TASK STATEMENT: Transcribe, with complete accuracy, all of the entries below except for the pictures.
─── DATA SUPPLIED
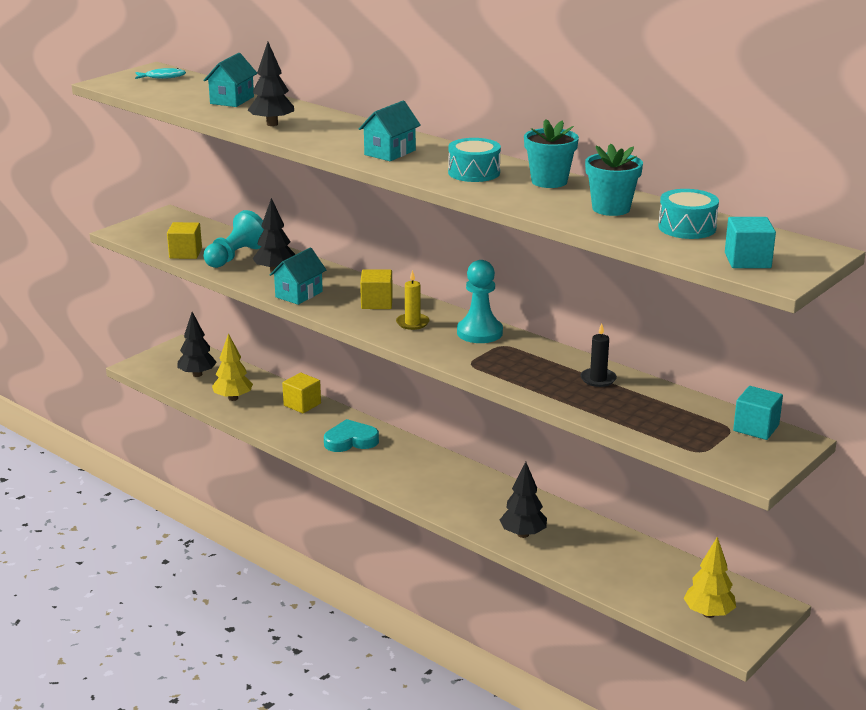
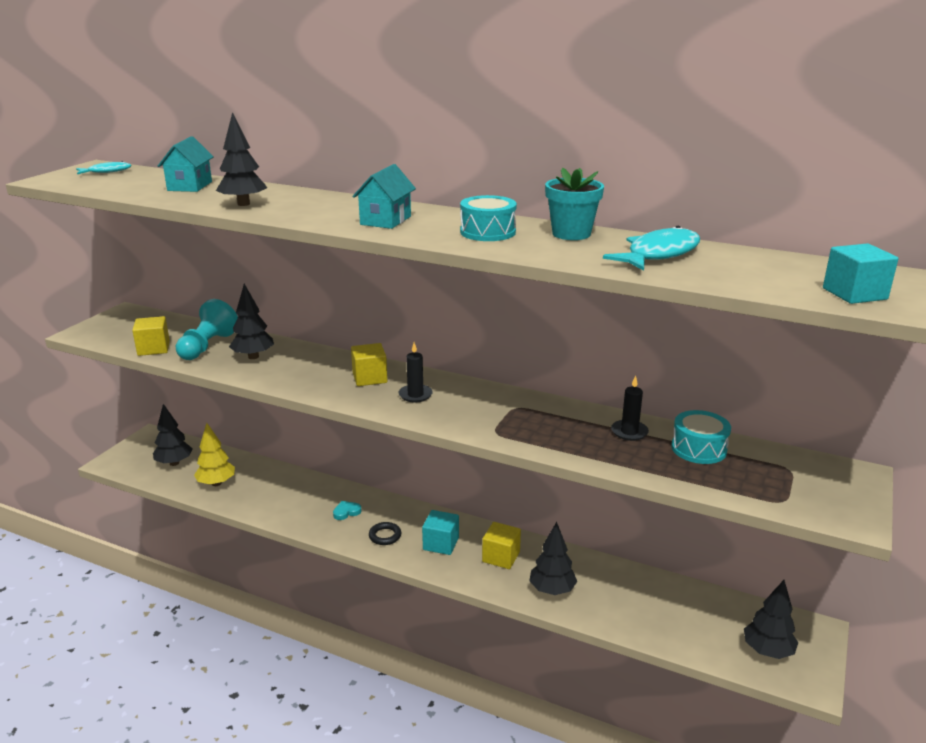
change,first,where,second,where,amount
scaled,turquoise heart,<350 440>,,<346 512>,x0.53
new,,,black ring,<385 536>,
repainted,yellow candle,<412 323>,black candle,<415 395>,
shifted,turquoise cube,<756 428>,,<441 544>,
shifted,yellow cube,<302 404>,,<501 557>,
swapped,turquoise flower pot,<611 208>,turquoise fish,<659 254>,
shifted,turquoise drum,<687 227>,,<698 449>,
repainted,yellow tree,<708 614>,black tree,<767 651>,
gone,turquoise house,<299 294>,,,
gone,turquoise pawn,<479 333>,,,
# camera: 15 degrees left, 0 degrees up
──────
ANSWER SPACE:
change,first,where,second,where,amount
scaled,turquoise heart,<350 440>,,<346 512>,x0.53
new,,,black ring,<385 536>,
repainted,yellow candle,<412 323>,black candle,<415 395>,
shifted,turquoise cube,<756 428>,,<441 544>,
shifted,yellow cube,<302 404>,,<501 557>,
swapped,turquoise flower pot,<611 208>,turquoise fish,<659 254>,
shifted,turquoise drum,<687 227>,,<698 449>,
repainted,yellow tree,<708 614>,black tree,<767 651>,
gone,turquoise house,<299 294>,,,
gone,turquoise pawn,<479 333>,,,
# camera: 15 degrees left, 0 degrees up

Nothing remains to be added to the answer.